> _Exercise details_:
In the records below, the line with "IMU3: MPU6050 -> ADXL345" opens the range and the line with "AUDIO3 pin TX: D2 -> D6" closes it; print that range exactly and nothing else.
+++ Data extract
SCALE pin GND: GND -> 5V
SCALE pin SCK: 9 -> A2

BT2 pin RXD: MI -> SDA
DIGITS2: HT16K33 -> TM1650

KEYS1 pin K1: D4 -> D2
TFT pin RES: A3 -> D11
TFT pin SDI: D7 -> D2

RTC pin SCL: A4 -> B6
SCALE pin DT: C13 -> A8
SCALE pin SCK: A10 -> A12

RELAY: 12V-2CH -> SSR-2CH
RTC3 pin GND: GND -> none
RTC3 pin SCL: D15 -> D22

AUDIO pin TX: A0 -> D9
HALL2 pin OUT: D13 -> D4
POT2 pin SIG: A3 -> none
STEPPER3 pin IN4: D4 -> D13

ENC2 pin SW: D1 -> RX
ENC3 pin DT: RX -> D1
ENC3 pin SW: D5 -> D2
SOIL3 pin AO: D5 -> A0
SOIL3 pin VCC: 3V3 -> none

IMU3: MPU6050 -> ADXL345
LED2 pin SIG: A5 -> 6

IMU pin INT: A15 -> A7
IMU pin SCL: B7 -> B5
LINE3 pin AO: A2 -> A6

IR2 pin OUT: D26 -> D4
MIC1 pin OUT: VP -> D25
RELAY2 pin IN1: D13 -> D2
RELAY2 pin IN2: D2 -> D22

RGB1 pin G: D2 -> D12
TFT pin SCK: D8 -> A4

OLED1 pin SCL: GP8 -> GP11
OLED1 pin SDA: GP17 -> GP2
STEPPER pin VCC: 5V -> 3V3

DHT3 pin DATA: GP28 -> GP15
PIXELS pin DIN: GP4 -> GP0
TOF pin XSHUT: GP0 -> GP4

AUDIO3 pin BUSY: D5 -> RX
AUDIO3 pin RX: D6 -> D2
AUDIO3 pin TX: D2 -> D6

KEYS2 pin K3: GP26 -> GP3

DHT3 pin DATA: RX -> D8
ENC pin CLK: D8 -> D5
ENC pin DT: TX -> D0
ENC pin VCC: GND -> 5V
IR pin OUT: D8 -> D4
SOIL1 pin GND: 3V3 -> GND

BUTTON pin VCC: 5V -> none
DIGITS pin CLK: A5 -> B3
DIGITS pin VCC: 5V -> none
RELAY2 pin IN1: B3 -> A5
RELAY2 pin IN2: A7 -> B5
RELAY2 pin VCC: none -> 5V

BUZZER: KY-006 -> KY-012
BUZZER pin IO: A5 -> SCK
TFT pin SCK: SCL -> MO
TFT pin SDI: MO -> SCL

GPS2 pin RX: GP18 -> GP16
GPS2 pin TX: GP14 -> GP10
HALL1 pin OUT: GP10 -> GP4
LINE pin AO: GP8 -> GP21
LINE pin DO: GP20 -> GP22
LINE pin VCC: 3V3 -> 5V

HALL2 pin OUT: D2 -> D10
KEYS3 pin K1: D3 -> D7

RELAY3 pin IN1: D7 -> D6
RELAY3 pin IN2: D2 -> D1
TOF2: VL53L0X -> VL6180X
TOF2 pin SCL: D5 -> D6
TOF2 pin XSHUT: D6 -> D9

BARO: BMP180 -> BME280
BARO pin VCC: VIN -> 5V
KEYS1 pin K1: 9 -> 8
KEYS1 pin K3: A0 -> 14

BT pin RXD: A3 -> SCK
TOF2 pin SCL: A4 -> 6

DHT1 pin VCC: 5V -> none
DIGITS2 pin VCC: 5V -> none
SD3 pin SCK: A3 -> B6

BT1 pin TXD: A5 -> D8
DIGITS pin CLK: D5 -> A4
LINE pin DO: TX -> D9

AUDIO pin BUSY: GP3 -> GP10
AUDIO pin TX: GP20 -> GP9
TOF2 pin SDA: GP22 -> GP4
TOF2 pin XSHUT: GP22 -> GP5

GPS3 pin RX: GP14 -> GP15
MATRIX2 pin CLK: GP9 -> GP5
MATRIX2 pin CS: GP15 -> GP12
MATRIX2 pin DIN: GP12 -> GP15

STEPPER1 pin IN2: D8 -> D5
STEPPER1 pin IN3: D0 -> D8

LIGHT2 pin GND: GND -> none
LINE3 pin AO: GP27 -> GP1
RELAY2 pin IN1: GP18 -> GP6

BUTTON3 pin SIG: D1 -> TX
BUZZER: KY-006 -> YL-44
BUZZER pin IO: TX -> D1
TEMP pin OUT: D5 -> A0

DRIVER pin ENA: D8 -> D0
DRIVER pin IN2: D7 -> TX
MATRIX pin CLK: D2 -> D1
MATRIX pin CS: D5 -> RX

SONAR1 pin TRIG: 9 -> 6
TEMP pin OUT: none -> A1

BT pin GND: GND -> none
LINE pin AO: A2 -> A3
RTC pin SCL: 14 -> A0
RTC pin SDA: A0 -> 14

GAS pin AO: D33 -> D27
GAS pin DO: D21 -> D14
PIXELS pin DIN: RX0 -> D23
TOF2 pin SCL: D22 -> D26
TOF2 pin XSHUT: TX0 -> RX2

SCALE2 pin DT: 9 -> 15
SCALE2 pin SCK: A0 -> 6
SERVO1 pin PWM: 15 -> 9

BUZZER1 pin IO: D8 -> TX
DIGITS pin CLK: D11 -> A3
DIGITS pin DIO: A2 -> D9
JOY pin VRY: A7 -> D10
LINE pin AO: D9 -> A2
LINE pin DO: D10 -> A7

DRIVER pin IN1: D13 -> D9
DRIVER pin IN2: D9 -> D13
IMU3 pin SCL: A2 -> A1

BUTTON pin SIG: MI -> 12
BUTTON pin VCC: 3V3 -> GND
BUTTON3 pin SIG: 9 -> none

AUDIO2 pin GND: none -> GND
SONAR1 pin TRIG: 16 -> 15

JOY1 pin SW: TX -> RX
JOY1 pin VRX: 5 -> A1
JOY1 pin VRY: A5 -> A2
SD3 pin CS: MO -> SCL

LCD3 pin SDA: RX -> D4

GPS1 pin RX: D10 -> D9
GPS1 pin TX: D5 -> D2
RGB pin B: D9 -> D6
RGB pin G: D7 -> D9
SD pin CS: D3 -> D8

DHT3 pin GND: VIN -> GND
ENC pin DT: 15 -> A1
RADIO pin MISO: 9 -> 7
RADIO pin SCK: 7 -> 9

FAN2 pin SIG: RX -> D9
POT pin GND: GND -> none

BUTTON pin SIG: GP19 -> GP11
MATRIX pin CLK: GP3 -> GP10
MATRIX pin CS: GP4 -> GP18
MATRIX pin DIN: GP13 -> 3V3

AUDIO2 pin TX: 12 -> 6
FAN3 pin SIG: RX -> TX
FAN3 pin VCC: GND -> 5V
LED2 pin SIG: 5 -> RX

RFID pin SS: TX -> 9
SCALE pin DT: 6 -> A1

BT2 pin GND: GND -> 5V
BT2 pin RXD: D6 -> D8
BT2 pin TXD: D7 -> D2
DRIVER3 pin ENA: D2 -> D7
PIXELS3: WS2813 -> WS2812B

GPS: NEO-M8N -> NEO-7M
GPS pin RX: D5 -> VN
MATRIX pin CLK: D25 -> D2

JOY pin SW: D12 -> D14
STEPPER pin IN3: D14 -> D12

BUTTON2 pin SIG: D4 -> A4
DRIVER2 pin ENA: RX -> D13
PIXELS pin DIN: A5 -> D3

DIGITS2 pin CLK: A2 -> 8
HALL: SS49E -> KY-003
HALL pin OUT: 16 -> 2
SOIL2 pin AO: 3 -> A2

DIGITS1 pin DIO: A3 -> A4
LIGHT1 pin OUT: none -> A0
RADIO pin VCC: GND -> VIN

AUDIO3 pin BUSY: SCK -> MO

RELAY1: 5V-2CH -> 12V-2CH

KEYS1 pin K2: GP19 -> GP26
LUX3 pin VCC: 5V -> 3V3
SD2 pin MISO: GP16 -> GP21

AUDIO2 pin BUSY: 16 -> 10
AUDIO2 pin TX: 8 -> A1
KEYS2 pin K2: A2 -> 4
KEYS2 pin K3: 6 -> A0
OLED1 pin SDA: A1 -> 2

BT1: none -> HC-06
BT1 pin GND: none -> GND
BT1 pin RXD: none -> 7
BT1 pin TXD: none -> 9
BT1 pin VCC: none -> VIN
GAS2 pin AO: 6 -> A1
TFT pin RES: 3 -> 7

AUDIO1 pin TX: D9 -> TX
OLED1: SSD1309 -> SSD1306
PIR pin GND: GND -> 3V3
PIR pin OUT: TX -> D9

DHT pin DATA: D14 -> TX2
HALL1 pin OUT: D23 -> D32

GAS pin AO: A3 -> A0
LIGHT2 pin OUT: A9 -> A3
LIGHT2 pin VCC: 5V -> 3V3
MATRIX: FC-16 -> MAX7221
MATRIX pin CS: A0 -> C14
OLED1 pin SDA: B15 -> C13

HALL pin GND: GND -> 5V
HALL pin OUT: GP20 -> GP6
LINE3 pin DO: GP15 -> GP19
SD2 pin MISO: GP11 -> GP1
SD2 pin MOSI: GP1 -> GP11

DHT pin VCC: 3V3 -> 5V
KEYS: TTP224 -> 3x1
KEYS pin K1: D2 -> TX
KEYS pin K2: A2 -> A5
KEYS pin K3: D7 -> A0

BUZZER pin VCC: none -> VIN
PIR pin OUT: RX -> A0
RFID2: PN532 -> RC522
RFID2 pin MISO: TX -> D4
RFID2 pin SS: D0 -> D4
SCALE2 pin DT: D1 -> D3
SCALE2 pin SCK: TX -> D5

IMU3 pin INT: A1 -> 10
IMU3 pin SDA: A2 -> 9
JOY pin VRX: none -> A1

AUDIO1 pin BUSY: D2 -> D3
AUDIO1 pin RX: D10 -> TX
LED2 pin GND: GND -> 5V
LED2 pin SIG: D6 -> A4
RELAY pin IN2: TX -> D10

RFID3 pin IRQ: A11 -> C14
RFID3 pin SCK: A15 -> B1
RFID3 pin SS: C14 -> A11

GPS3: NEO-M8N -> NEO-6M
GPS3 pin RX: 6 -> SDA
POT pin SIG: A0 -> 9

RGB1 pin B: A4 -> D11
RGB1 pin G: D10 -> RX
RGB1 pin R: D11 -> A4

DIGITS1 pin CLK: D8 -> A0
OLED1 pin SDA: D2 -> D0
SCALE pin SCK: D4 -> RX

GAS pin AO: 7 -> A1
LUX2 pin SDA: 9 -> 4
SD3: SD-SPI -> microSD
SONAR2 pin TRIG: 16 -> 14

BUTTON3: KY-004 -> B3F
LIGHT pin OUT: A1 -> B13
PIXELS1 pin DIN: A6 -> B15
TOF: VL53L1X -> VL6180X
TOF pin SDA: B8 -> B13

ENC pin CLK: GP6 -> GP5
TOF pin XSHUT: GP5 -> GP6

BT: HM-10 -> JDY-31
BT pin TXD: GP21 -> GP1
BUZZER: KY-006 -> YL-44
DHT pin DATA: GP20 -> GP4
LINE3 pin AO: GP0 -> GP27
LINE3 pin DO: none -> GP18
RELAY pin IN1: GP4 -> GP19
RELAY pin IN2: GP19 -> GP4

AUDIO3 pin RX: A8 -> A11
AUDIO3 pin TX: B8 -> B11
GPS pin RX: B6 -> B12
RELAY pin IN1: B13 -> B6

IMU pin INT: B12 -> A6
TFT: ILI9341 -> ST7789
++++++
> _Answer space_:
IMU3: MPU6050 -> ADXL345
LED2 pin SIG: A5 -> 6

IMU pin INT: A15 -> A7
IMU pin SCL: B7 -> B5
LINE3 pin AO: A2 -> A6

IR2 pin OUT: D26 -> D4
MIC1 pin OUT: VP -> D25
RELAY2 pin IN1: D13 -> D2
RELAY2 pin IN2: D2 -> D22

RGB1 pin G: D2 -> D12
TFT pin SCK: D8 -> A4

OLED1 pin SCL: GP8 -> GP11
OLED1 pin SDA: GP17 -> GP2
STEPPER pin VCC: 5V -> 3V3

DHT3 pin DATA: GP28 -> GP15
PIXELS pin DIN: GP4 -> GP0
TOF pin XSHUT: GP0 -> GP4

AUDIO3 pin BUSY: D5 -> RX
AUDIO3 pin RX: D6 -> D2
AUDIO3 pin TX: D2 -> D6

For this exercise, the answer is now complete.